● **Problem statement**: Retype the entire listing, keeping every word as it is.

● **Task material**:

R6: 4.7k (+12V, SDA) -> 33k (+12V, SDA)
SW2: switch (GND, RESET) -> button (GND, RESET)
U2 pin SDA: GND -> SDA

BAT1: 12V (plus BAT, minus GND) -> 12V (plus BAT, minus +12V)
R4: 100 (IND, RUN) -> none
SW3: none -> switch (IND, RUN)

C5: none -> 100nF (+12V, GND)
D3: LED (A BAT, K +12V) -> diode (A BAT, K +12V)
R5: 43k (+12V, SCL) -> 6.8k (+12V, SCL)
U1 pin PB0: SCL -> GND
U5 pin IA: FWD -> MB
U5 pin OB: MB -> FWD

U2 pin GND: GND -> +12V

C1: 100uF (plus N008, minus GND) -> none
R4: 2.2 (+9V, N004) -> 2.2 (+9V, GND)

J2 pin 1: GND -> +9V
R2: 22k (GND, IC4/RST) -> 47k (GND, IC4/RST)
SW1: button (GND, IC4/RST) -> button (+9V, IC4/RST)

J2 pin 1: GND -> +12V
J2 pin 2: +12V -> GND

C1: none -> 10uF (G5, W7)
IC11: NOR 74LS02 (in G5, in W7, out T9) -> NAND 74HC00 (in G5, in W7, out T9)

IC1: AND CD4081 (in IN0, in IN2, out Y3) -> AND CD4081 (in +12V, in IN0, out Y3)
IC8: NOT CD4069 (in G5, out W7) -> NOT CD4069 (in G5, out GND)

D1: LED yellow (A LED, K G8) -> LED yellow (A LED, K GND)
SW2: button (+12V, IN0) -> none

● **Solution below**:
R6: 4.7k (+12V, SDA) -> 33k (+12V, SDA)
SW2: switch (GND, RESET) -> button (GND, RESET)
U2 pin SDA: GND -> SDA

BAT1: 12V (plus BAT, minus GND) -> 12V (plus BAT, minus +12V)
R4: 100 (IND, RUN) -> none
SW3: none -> switch (IND, RUN)

C5: none -> 100nF (+12V, GND)
D3: LED (A BAT, K +12V) -> diode (A BAT, K +12V)
R5: 43k (+12V, SCL) -> 6.8k (+12V, SCL)
U1 pin PB0: SCL -> GND
U5 pin IA: FWD -> MB
U5 pin OB: MB -> FWD

U2 pin GND: GND -> +12V

C1: 100uF (plus N008, minus GND) -> none
R4: 2.2 (+9V, N004) -> 2.2 (+9V, GND)

J2 pin 1: GND -> +9V
R2: 22k (GND, IC4/RST) -> 47k (GND, IC4/RST)
SW1: button (GND, IC4/RST) -> button (+9V, IC4/RST)

J2 pin 1: GND -> +12V
J2 pin 2: +12V -> GND

C1: none -> 10uF (G5, W7)
IC11: NOR 74LS02 (in G5, in W7, out T9) -> NAND 74HC00 (in G5, in W7, out T9)

IC1: AND CD4081 (in IN0, in IN2, out Y3) -> AND CD4081 (in +12V, in IN0, out Y3)
IC8: NOT CD4069 (in G5, out W7) -> NOT CD4069 (in G5, out GND)

D1: LED yellow (A LED, K G8) -> LED yellow (A LED, K GND)
SW2: button (+12V, IN0) -> none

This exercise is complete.